Before-and-after change data
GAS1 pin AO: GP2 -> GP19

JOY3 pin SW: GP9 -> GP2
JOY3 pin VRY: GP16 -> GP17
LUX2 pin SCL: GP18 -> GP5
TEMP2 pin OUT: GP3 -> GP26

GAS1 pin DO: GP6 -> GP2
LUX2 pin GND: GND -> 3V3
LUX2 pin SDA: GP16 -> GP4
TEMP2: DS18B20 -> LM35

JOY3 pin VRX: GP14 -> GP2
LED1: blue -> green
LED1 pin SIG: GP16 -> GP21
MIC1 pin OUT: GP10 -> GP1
--
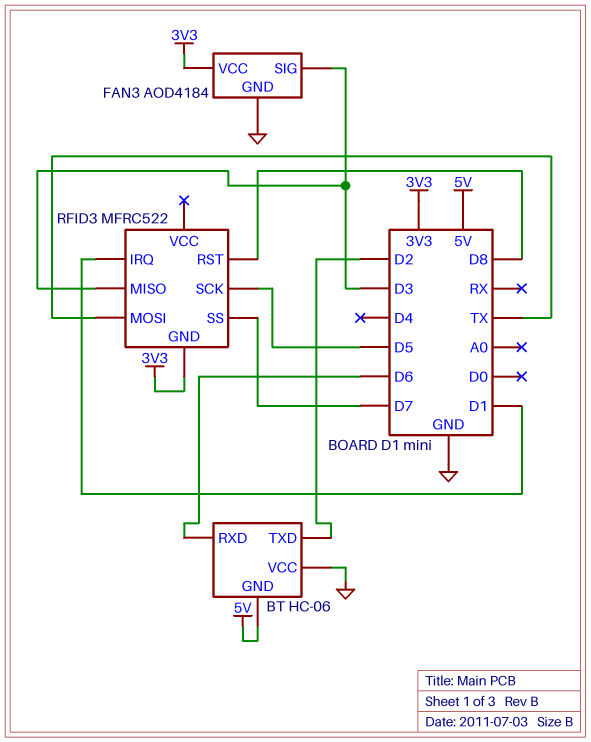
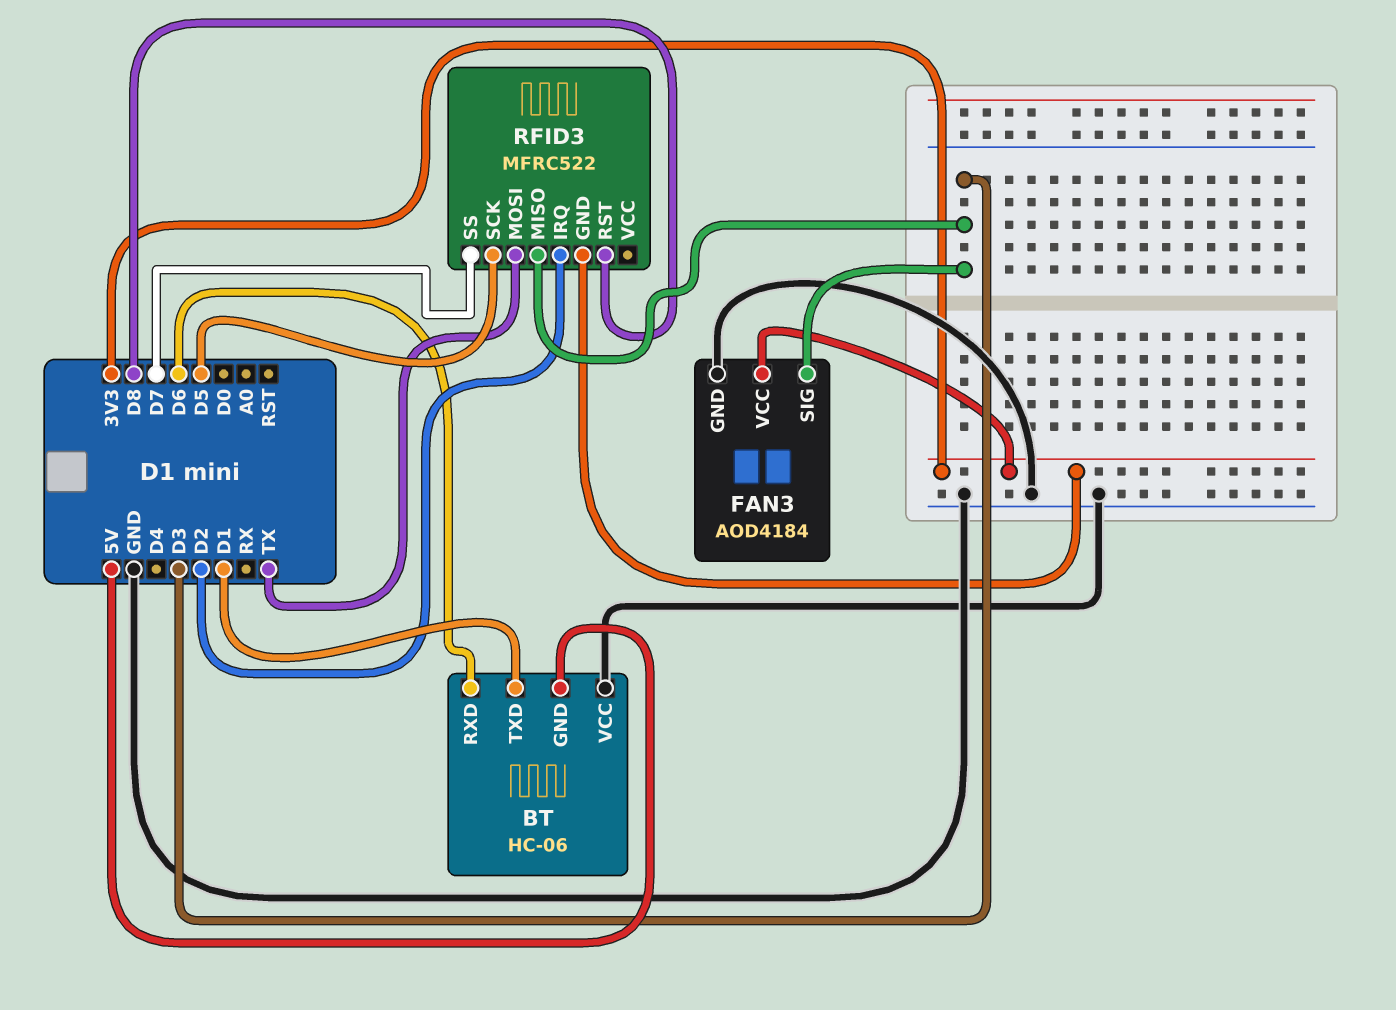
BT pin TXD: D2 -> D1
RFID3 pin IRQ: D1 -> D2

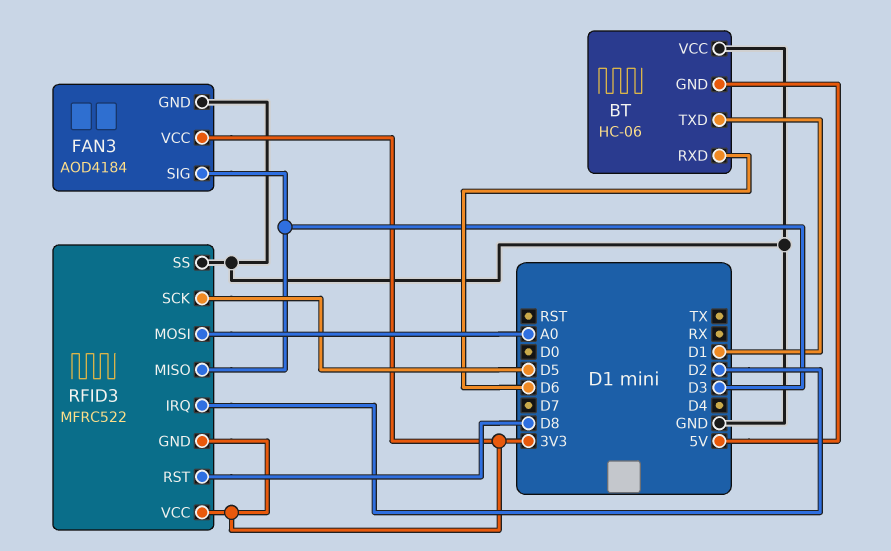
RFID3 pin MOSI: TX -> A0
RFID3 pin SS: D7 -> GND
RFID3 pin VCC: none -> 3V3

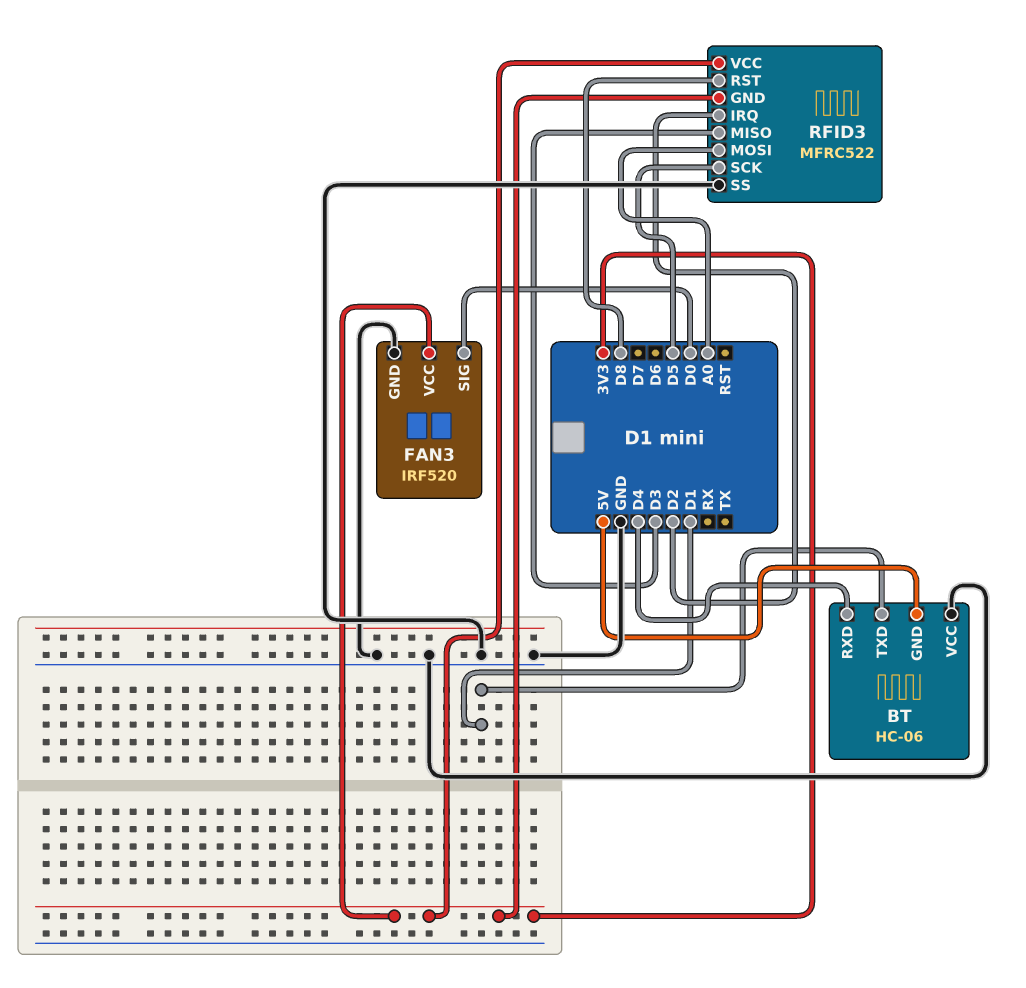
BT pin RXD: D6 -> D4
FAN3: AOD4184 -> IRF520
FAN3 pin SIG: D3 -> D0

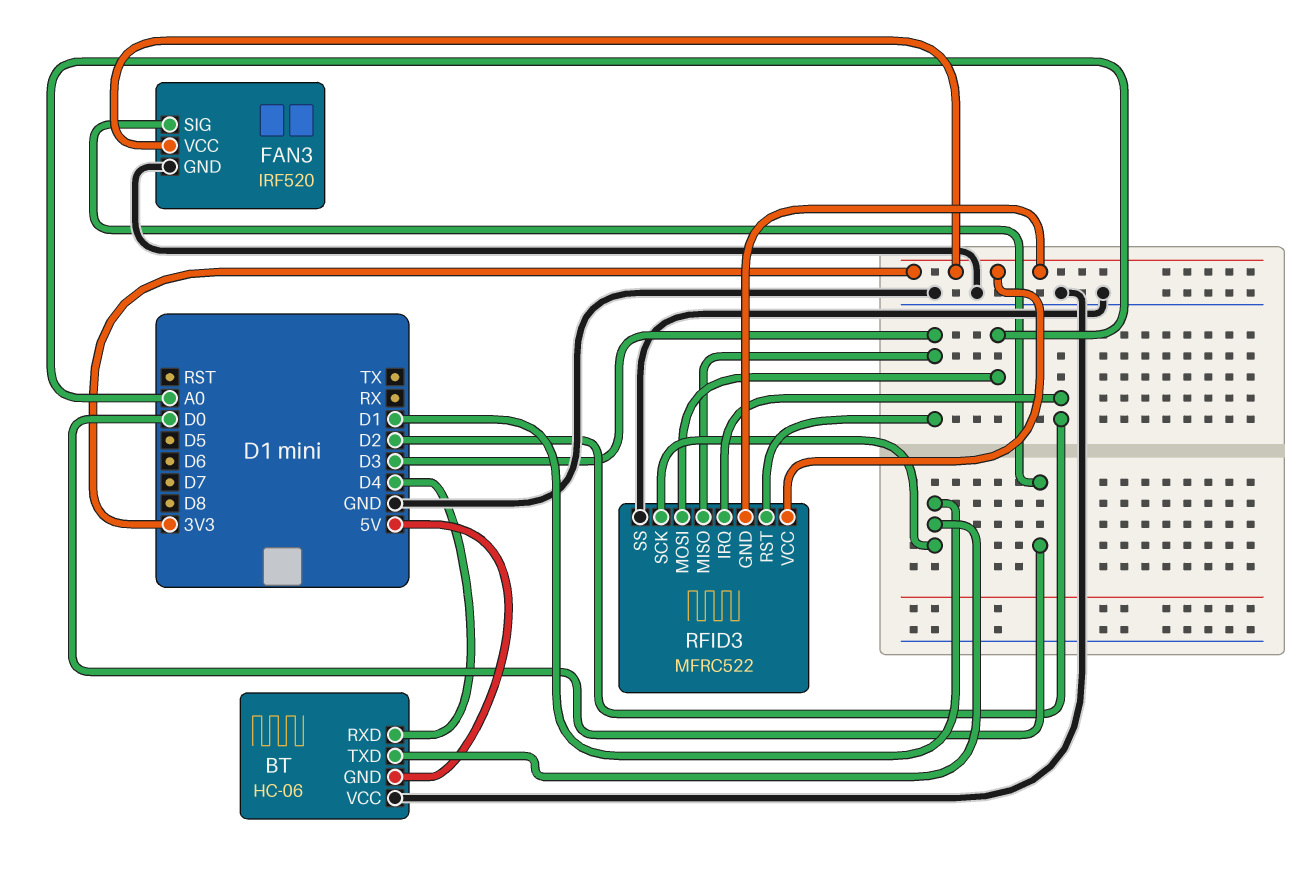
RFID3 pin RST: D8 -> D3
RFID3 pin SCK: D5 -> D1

What is being asked:
An exact transcription is needed of the lines from the one with "BT pin RXD: D6 -> D4" to the one with "RFID3 pin SCK: D5 -> D1" above, both ends included, with pictures left out.

Answer to this problem:
BT pin RXD: D6 -> D4
FAN3: AOD4184 -> IRF520
FAN3 pin SIG: D3 -> D0

RFID3 pin RST: D8 -> D3
RFID3 pin SCK: D5 -> D1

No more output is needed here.